#### Material provided ####
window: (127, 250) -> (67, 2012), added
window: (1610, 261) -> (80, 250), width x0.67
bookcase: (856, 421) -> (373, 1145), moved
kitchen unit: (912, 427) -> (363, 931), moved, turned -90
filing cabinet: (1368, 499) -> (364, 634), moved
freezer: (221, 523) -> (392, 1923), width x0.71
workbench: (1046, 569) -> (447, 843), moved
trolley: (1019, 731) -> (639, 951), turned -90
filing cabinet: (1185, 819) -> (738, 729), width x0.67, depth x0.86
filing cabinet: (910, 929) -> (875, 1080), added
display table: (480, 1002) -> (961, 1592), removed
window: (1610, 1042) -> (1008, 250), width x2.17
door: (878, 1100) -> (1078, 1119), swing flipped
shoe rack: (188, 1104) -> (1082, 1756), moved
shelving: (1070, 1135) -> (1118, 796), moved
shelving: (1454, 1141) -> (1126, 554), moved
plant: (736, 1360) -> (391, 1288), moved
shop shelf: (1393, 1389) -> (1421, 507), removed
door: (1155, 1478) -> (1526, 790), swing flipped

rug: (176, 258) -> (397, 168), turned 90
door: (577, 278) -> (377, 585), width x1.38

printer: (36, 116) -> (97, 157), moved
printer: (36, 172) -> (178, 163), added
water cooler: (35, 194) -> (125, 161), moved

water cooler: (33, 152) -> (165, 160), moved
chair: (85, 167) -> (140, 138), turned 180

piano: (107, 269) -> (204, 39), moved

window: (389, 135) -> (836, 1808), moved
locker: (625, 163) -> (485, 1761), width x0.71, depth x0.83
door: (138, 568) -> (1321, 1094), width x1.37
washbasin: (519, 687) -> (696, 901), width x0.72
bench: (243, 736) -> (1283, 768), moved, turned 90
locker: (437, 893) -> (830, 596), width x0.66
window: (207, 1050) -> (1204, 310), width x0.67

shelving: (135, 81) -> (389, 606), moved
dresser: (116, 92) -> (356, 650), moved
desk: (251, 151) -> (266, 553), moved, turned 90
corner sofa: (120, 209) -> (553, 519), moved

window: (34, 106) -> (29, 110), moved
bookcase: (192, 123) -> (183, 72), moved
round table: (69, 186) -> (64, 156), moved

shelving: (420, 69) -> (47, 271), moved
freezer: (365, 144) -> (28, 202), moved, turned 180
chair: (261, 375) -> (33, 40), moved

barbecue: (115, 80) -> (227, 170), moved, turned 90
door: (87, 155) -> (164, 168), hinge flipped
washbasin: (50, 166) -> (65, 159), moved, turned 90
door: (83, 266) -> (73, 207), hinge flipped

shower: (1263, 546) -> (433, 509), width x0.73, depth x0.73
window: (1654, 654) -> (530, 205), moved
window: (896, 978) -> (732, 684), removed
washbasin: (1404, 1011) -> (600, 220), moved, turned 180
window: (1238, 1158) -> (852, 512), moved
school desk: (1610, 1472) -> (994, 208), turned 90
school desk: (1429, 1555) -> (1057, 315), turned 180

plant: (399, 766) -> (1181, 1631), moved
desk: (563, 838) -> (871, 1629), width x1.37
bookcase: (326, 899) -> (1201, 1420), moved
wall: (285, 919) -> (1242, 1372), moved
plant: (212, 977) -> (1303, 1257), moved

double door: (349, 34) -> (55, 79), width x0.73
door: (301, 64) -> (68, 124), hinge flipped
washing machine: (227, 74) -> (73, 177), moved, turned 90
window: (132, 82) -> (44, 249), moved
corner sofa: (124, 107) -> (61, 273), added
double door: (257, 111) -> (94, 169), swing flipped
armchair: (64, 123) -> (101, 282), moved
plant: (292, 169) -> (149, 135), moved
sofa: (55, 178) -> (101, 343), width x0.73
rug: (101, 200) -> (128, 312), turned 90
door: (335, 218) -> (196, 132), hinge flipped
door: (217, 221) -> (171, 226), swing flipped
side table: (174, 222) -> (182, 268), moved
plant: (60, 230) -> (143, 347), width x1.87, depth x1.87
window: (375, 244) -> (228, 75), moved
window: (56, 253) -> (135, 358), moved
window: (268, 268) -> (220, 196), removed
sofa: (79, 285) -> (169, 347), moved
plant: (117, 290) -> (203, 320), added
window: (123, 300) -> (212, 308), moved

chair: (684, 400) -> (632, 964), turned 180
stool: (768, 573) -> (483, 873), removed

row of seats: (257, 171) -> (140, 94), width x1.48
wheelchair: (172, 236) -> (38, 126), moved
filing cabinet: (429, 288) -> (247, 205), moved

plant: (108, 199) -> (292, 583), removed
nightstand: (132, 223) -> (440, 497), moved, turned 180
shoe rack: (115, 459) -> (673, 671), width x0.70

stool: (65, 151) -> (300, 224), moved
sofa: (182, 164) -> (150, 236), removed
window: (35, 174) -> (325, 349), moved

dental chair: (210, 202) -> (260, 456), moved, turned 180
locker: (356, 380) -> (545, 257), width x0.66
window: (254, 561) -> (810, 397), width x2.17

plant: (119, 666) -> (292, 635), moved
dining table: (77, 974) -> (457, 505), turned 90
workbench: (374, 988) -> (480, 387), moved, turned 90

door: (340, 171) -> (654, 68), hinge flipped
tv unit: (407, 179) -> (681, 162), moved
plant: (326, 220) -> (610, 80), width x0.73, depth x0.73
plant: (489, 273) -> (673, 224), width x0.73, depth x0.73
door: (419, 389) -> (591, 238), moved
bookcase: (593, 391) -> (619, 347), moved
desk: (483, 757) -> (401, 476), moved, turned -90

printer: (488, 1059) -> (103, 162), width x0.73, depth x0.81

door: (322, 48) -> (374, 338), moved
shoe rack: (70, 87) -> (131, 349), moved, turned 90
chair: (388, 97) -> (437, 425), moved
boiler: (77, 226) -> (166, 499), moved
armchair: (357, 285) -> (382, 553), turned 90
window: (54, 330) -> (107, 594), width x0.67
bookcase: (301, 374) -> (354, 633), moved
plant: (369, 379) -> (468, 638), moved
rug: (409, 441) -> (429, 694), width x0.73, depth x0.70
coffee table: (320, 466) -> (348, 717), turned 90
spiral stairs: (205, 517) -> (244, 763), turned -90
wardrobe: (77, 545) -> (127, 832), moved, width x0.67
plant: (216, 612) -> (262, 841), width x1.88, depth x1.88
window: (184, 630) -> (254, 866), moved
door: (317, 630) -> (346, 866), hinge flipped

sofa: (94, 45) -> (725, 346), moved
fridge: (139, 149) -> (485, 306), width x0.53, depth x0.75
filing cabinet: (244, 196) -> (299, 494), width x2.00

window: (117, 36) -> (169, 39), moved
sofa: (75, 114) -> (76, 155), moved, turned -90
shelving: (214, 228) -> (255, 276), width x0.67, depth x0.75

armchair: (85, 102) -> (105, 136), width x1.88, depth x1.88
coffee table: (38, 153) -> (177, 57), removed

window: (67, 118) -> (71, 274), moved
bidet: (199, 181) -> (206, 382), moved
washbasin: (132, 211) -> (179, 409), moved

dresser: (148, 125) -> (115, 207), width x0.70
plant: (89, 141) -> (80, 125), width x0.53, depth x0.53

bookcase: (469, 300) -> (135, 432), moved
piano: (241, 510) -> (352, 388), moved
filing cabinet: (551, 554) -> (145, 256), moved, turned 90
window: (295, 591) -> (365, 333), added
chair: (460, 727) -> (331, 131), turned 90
####
- Activity
Repeat the entries exactly, leaving nothing out.

- Reply
window: (127, 250) -> (67, 2012), added
window: (1610, 261) -> (80, 250), width x0.67
bookcase: (856, 421) -> (373, 1145), moved
kitchen unit: (912, 427) -> (363, 931), moved, turned -90
filing cabinet: (1368, 499) -> (364, 634), moved
freezer: (221, 523) -> (392, 1923), width x0.71
workbench: (1046, 569) -> (447, 843), moved
trolley: (1019, 731) -> (639, 951), turned -90
filing cabinet: (1185, 819) -> (738, 729), width x0.67, depth x0.86
filing cabinet: (910, 929) -> (875, 1080), added
display table: (480, 1002) -> (961, 1592), removed
window: (1610, 1042) -> (1008, 250), width x2.17
door: (878, 1100) -> (1078, 1119), swing flipped
shoe rack: (188, 1104) -> (1082, 1756), moved
shelving: (1070, 1135) -> (1118, 796), moved
shelving: (1454, 1141) -> (1126, 554), moved
plant: (736, 1360) -> (391, 1288), moved
shop shelf: (1393, 1389) -> (1421, 507), removed
door: (1155, 1478) -> (1526, 790), swing flipped

rug: (176, 258) -> (397, 168), turned 90
door: (577, 278) -> (377, 585), width x1.38

printer: (36, 116) -> (97, 157), moved
printer: (36, 172) -> (178, 163), added
water cooler: (35, 194) -> (125, 161), moved

water cooler: (33, 152) -> (165, 160), moved
chair: (85, 167) -> (140, 138), turned 180

piano: (107, 269) -> (204, 39), moved

window: (389, 135) -> (836, 1808), moved
locker: (625, 163) -> (485, 1761), width x0.71, depth x0.83
door: (138, 568) -> (1321, 1094), width x1.37
washbasin: (519, 687) -> (696, 901), width x0.72
bench: (243, 736) -> (1283, 768), moved, turned 90
locker: (437, 893) -> (830, 596), width x0.66
window: (207, 1050) -> (1204, 310), width x0.67

shelving: (135, 81) -> (389, 606), moved
dresser: (116, 92) -> (356, 650), moved
desk: (251, 151) -> (266, 553), moved, turned 90
corner sofa: (120, 209) -> (553, 519), moved

window: (34, 106) -> (29, 110), moved
bookcase: (192, 123) -> (183, 72), moved
round table: (69, 186) -> (64, 156), moved

shelving: (420, 69) -> (47, 271), moved
freezer: (365, 144) -> (28, 202), moved, turned 180
chair: (261, 375) -> (33, 40), moved

barbecue: (115, 80) -> (227, 170), moved, turned 90
door: (87, 155) -> (164, 168), hinge flipped
washbasin: (50, 166) -> (65, 159), moved, turned 90
door: (83, 266) -> (73, 207), hinge flipped

shower: (1263, 546) -> (433, 509), width x0.73, depth x0.73
window: (1654, 654) -> (530, 205), moved
window: (896, 978) -> (732, 684), removed
washbasin: (1404, 1011) -> (600, 220), moved, turned 180
window: (1238, 1158) -> (852, 512), moved
school desk: (1610, 1472) -> (994, 208), turned 90
school desk: (1429, 1555) -> (1057, 315), turned 180

plant: (399, 766) -> (1181, 1631), moved
desk: (563, 838) -> (871, 1629), width x1.37
bookcase: (326, 899) -> (1201, 1420), moved
wall: (285, 919) -> (1242, 1372), moved
plant: (212, 977) -> (1303, 1257), moved

double door: (349, 34) -> (55, 79), width x0.73
door: (301, 64) -> (68, 124), hinge flipped
washing machine: (227, 74) -> (73, 177), moved, turned 90
window: (132, 82) -> (44, 249), moved
corner sofa: (124, 107) -> (61, 273), added
double door: (257, 111) -> (94, 169), swing flipped
armchair: (64, 123) -> (101, 282), moved
plant: (292, 169) -> (149, 135), moved
sofa: (55, 178) -> (101, 343), width x0.73
rug: (101, 200) -> (128, 312), turned 90
door: (335, 218) -> (196, 132), hinge flipped
door: (217, 221) -> (171, 226), swing flipped
side table: (174, 222) -> (182, 268), moved
plant: (60, 230) -> (143, 347), width x1.87, depth x1.87
window: (375, 244) -> (228, 75), moved
window: (56, 253) -> (135, 358), moved
window: (268, 268) -> (220, 196), removed
sofa: (79, 285) -> (169, 347), moved
plant: (117, 290) -> (203, 320), added
window: (123, 300) -> (212, 308), moved

chair: (684, 400) -> (632, 964), turned 180
stool: (768, 573) -> (483, 873), removed

row of seats: (257, 171) -> (140, 94), width x1.48
wheelchair: (172, 236) -> (38, 126), moved
filing cabinet: (429, 288) -> (247, 205), moved

plant: (108, 199) -> (292, 583), removed
nightstand: (132, 223) -> (440, 497), moved, turned 180
shoe rack: (115, 459) -> (673, 671), width x0.70

stool: (65, 151) -> (300, 224), moved
sofa: (182, 164) -> (150, 236), removed
window: (35, 174) -> (325, 349), moved

dental chair: (210, 202) -> (260, 456), moved, turned 180
locker: (356, 380) -> (545, 257), width x0.66
window: (254, 561) -> (810, 397), width x2.17

plant: (119, 666) -> (292, 635), moved
dining table: (77, 974) -> (457, 505), turned 90
workbench: (374, 988) -> (480, 387), moved, turned 90

door: (340, 171) -> (654, 68), hinge flipped
tv unit: (407, 179) -> (681, 162), moved
plant: (326, 220) -> (610, 80), width x0.73, depth x0.73
plant: (489, 273) -> (673, 224), width x0.73, depth x0.73
door: (419, 389) -> (591, 238), moved
bookcase: (593, 391) -> (619, 347), moved
desk: (483, 757) -> (401, 476), moved, turned -90

printer: (488, 1059) -> (103, 162), width x0.73, depth x0.81

door: (322, 48) -> (374, 338), moved
shoe rack: (70, 87) -> (131, 349), moved, turned 90
chair: (388, 97) -> (437, 425), moved
boiler: (77, 226) -> (166, 499), moved
armchair: (357, 285) -> (382, 553), turned 90
window: (54, 330) -> (107, 594), width x0.67
bookcase: (301, 374) -> (354, 633), moved
plant: (369, 379) -> (468, 638), moved
rug: (409, 441) -> (429, 694), width x0.73, depth x0.70
coffee table: (320, 466) -> (348, 717), turned 90
spiral stairs: (205, 517) -> (244, 763), turned -90
wardrobe: (77, 545) -> (127, 832), moved, width x0.67
plant: (216, 612) -> (262, 841), width x1.88, depth x1.88
window: (184, 630) -> (254, 866), moved
door: (317, 630) -> (346, 866), hinge flipped

sofa: (94, 45) -> (725, 346), moved
fridge: (139, 149) -> (485, 306), width x0.53, depth x0.75
filing cabinet: (244, 196) -> (299, 494), width x2.00

window: (117, 36) -> (169, 39), moved
sofa: (75, 114) -> (76, 155), moved, turned -90
shelving: (214, 228) -> (255, 276), width x0.67, depth x0.75

armchair: (85, 102) -> (105, 136), width x1.88, depth x1.88
coffee table: (38, 153) -> (177, 57), removed

window: (67, 118) -> (71, 274), moved
bidet: (199, 181) -> (206, 382), moved
washbasin: (132, 211) -> (179, 409), moved

dresser: (148, 125) -> (115, 207), width x0.70
plant: (89, 141) -> (80, 125), width x0.53, depth x0.53

bookcase: (469, 300) -> (135, 432), moved
piano: (241, 510) -> (352, 388), moved
filing cabinet: (551, 554) -> (145, 256), moved, turned 90
window: (295, 591) -> (365, 333), added
chair: (460, 727) -> (331, 131), turned 90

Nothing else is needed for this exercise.